Object matching data
--- --- ---

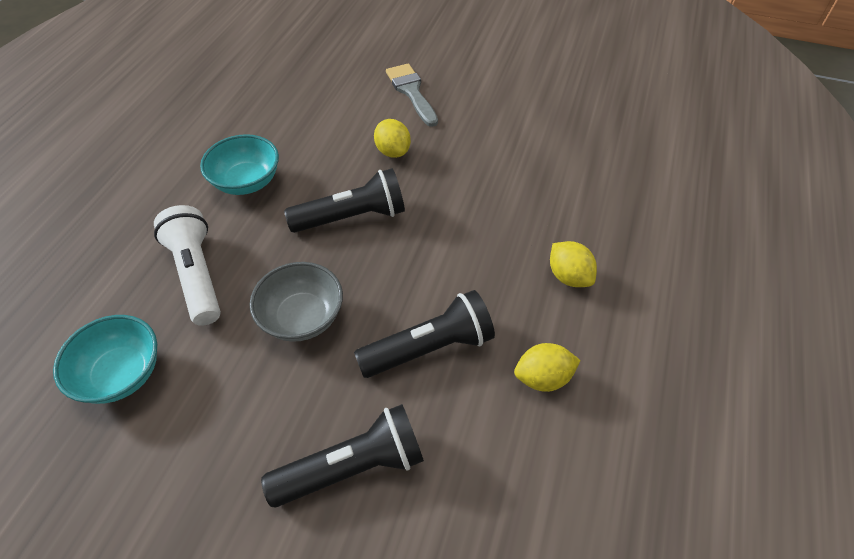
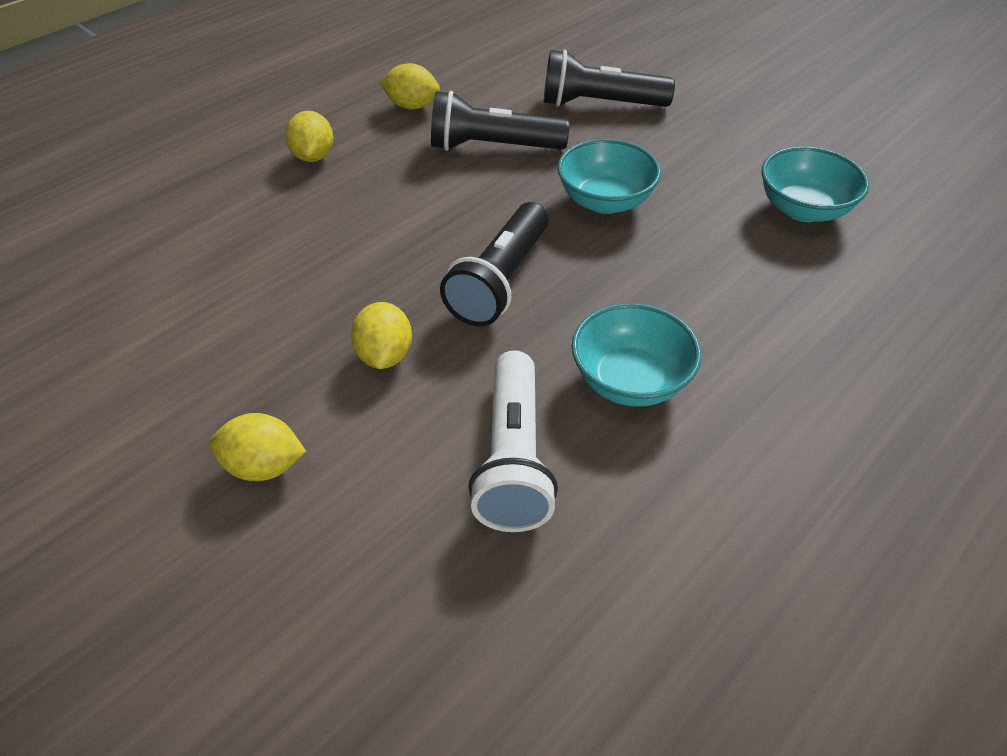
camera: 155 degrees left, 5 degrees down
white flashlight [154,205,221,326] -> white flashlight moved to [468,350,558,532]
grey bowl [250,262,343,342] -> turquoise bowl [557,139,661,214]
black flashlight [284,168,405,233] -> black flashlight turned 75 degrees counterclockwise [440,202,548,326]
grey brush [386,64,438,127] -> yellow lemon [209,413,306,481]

--- --- ---

» **Exercise aim**
Except for the pictures, set down all of the records exactly as they are.

» **Output**
camera: 155 degrees left, 5 degrees down
white flashlight [154,205,221,326] -> white flashlight moved to [468,350,558,532]
grey bowl [250,262,343,342] -> turquoise bowl [557,139,661,214]
black flashlight [284,168,405,233] -> black flashlight turned 75 degrees counterclockwise [440,202,548,326]
grey brush [386,64,438,127] -> yellow lemon [209,413,306,481]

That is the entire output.